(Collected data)
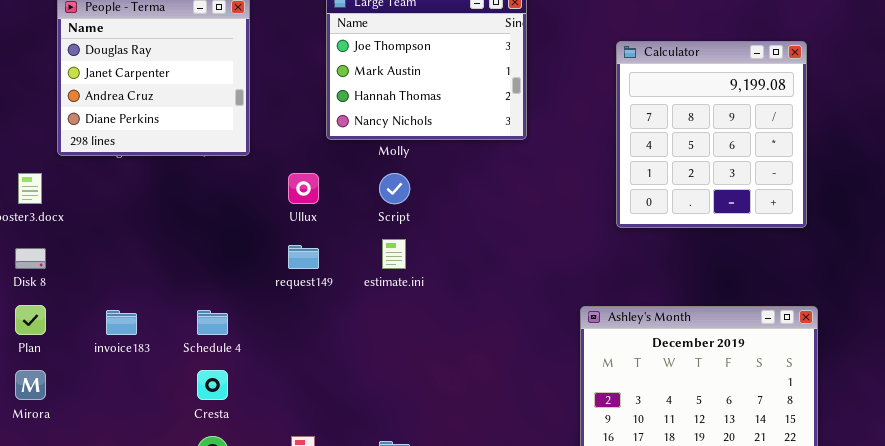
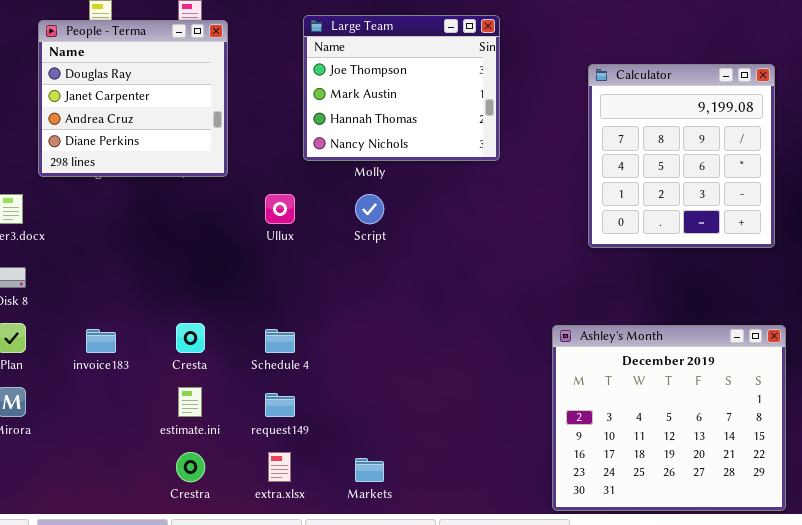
estimate.ini: [382,239,406,269] -> [178,387,202,417], moved
request149: [288,245,319,269] -> [265,393,295,417], moved
Schedule 4: [197,310,228,335] -> [265,329,295,353], moved
Cresta: [197,370,228,400] -> [176,323,205,353], moved

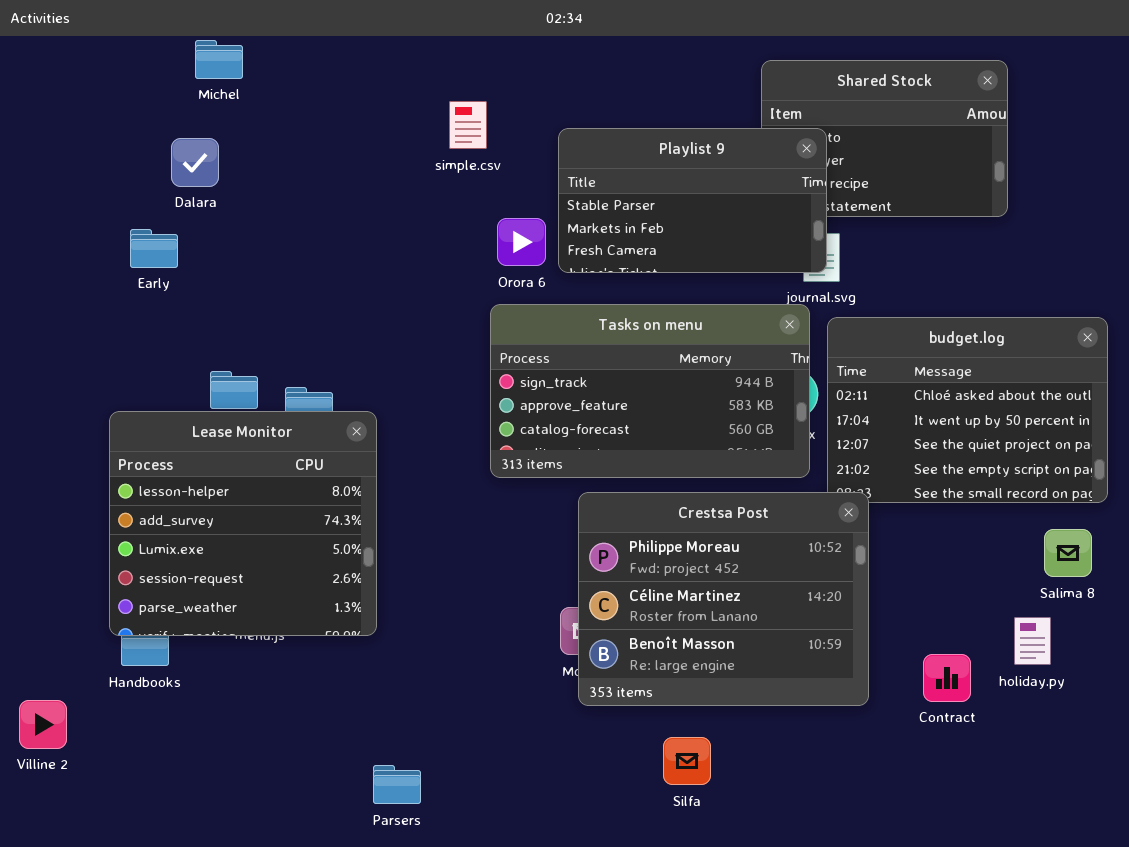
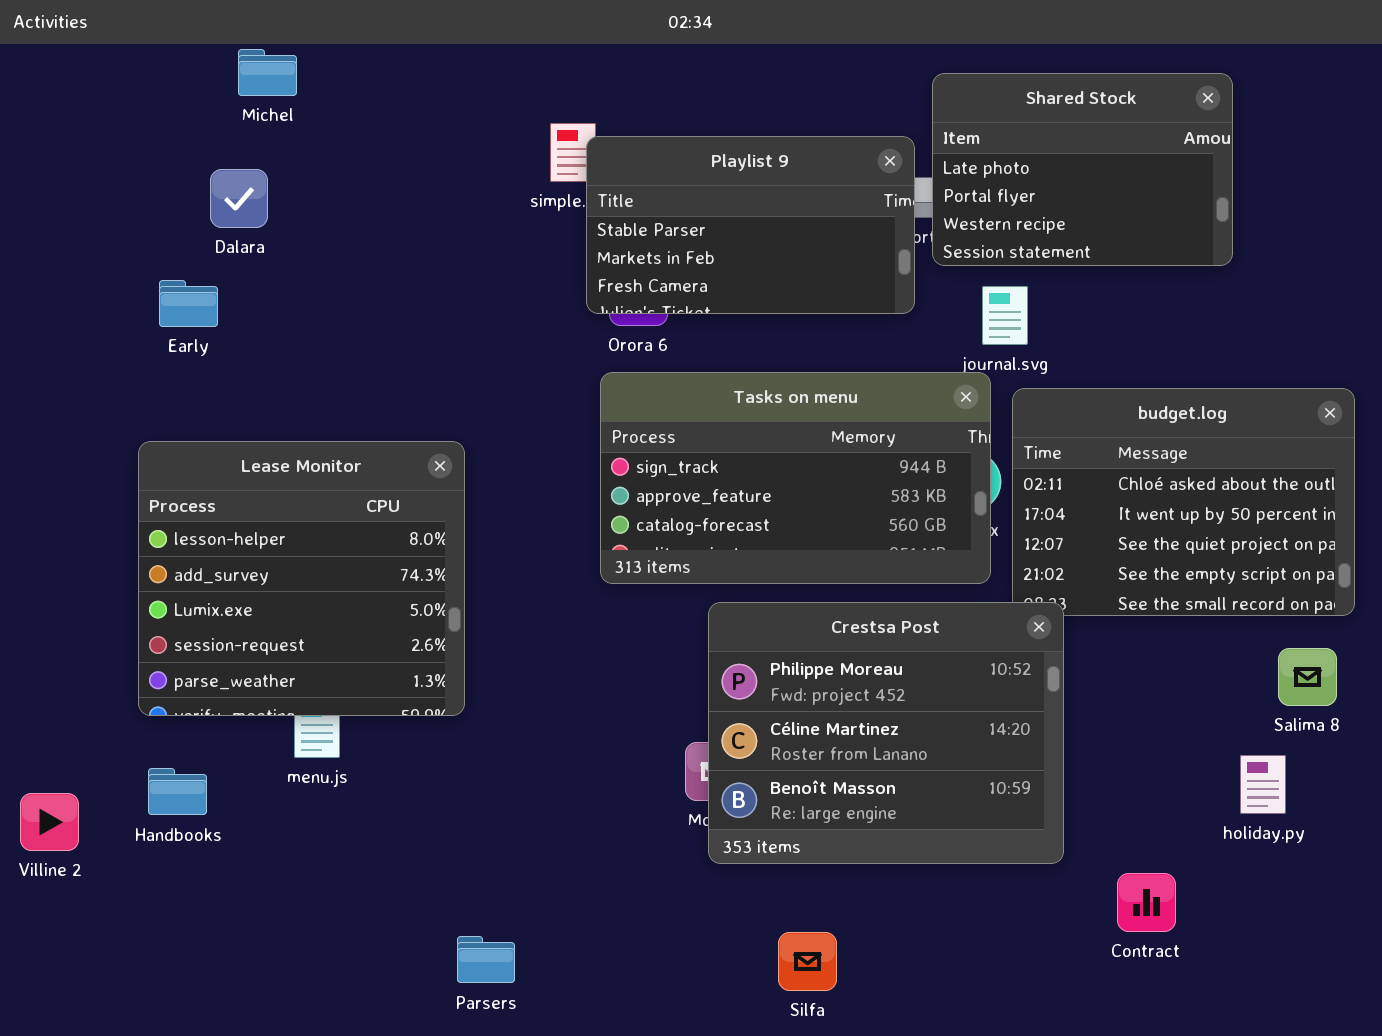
Playlist 9: [558,128,827,273] -> [586,136,915,314], moved
Lease Monitor: [109,411,377,636] -> [138,441,465,716], moved
Contract: [923,654,971,702] -> [1117,873,1176,932], moved
Villine 2: [19,700,67,749] -> [20,793,79,851], moved
Silfa: [663,737,711,785] -> [778,932,837,991], moved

WHAT IS REQUIRED - Copy all the lines of data exactly as they appear, dropping any images.

COMPLETED EXERCISE -
estimate.ini: [382,239,406,269] -> [178,387,202,417], moved
request149: [288,245,319,269] -> [265,393,295,417], moved
Schedule 4: [197,310,228,335] -> [265,329,295,353], moved
Cresta: [197,370,228,400] -> [176,323,205,353], moved

Playlist 9: [558,128,827,273] -> [586,136,915,314], moved
Lease Monitor: [109,411,377,636] -> [138,441,465,716], moved
Contract: [923,654,971,702] -> [1117,873,1176,932], moved
Villine 2: [19,700,67,749] -> [20,793,79,851], moved
Silfa: [663,737,711,785] -> [778,932,837,991], moved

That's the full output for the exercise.